┌────────
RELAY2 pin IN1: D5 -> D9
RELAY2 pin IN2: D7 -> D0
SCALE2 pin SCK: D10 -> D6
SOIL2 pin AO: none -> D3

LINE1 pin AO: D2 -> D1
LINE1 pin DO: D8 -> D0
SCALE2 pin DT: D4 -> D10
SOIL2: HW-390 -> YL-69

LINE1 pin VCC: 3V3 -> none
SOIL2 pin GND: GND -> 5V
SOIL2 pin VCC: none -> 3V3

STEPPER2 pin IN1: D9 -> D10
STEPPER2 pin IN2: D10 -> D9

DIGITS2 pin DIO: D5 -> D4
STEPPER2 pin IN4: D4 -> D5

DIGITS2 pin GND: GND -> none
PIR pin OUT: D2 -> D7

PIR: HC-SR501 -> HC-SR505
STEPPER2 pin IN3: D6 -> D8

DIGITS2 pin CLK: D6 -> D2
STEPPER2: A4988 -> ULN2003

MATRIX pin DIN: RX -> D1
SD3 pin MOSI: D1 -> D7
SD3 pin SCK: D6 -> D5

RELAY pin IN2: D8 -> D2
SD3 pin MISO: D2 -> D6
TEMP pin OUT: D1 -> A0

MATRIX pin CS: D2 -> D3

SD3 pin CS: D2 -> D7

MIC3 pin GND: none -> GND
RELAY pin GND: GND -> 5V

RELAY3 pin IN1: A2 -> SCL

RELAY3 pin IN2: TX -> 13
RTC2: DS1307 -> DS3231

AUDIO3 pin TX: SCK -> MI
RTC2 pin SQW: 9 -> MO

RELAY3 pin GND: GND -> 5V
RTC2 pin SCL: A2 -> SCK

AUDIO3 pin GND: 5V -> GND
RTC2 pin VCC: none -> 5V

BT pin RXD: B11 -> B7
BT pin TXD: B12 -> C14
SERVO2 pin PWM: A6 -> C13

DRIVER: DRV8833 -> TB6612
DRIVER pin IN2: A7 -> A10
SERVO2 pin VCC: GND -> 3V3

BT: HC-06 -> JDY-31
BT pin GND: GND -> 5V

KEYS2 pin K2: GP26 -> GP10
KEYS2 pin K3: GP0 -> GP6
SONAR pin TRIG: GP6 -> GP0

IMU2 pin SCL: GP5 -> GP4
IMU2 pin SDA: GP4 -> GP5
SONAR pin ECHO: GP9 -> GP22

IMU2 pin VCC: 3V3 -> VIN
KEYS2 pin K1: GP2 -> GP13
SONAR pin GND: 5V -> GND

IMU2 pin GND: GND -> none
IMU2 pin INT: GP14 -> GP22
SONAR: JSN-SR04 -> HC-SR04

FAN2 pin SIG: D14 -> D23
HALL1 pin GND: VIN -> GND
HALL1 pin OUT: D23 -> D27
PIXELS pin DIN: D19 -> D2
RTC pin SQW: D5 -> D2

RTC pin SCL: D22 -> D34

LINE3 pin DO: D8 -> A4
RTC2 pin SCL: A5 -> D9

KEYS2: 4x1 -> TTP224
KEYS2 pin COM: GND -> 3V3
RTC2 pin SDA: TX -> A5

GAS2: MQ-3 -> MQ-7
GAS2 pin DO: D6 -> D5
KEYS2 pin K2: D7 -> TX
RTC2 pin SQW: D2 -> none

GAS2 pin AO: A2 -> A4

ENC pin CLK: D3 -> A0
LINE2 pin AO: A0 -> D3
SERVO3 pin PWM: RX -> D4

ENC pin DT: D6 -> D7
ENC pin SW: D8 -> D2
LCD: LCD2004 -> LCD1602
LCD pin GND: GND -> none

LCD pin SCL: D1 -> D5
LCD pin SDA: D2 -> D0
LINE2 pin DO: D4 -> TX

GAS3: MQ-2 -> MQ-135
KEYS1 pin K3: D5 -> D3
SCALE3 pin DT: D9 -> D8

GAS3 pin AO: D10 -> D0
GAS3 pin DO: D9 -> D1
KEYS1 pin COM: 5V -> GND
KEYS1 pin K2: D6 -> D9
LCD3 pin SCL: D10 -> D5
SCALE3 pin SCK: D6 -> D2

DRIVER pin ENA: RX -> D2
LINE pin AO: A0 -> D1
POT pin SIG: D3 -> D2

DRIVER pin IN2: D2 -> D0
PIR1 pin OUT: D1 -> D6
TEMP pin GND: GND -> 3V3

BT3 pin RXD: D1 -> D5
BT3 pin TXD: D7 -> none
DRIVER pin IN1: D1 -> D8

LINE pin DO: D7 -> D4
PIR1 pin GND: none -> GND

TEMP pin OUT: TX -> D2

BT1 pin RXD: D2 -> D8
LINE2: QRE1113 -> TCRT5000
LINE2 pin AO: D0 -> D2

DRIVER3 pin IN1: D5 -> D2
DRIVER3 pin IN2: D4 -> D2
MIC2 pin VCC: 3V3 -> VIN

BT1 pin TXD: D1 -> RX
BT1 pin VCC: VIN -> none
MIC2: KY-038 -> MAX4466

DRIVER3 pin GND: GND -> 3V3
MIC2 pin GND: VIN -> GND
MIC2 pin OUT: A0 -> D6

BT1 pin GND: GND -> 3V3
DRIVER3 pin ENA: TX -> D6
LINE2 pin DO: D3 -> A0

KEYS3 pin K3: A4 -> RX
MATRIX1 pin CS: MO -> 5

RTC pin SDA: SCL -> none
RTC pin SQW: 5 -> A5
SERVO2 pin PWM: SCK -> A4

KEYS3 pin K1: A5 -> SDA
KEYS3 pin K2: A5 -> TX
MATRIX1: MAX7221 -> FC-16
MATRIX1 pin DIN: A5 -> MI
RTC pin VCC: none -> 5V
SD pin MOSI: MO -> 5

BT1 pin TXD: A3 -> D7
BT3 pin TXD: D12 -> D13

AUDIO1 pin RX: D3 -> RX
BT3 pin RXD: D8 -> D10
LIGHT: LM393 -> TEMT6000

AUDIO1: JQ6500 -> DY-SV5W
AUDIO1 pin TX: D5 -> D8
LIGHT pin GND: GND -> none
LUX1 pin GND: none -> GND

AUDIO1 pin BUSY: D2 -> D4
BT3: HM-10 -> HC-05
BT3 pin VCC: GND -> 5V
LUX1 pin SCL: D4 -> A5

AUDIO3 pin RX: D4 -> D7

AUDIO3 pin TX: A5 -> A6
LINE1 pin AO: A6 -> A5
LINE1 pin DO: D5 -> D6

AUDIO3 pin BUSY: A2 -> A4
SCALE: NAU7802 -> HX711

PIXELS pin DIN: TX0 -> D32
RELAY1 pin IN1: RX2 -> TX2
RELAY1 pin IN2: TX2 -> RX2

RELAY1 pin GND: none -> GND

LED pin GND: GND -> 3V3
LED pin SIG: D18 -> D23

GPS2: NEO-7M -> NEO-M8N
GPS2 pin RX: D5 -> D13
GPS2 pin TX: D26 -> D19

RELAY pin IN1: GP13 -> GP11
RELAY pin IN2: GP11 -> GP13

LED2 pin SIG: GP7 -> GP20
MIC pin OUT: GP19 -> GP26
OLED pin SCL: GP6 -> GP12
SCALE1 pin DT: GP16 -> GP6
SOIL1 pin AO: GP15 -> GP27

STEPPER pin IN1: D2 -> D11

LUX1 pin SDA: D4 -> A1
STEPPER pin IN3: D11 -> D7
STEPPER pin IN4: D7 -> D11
└────────
**What is expected**
If a line in the entries above includes "BUSY", count it; report the total alone.

**Solution to this exercise**
2